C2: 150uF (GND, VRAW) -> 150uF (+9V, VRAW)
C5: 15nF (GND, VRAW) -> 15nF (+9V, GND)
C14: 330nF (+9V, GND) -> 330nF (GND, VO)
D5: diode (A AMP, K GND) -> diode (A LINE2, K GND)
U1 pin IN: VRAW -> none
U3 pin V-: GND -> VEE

--

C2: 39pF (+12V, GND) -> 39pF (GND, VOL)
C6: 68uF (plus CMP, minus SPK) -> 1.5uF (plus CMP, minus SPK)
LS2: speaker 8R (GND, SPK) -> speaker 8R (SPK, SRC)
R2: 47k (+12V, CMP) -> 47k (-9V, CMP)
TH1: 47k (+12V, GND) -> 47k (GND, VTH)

■ **Brief**: Please give an exact copy of the lines above, beginning with the line containing "C14: 330nF (+9V, GND) -> 330nF (GND, VO)" and running through the line containing "U3 pin V-: GND -> VEE", and of no other lines.

■ **Response**:
C14: 330nF (+9V, GND) -> 330nF (GND, VO)
D5: diode (A AMP, K GND) -> diode (A LINE2, K GND)
U1 pin IN: VRAW -> none
U3 pin V-: GND -> VEE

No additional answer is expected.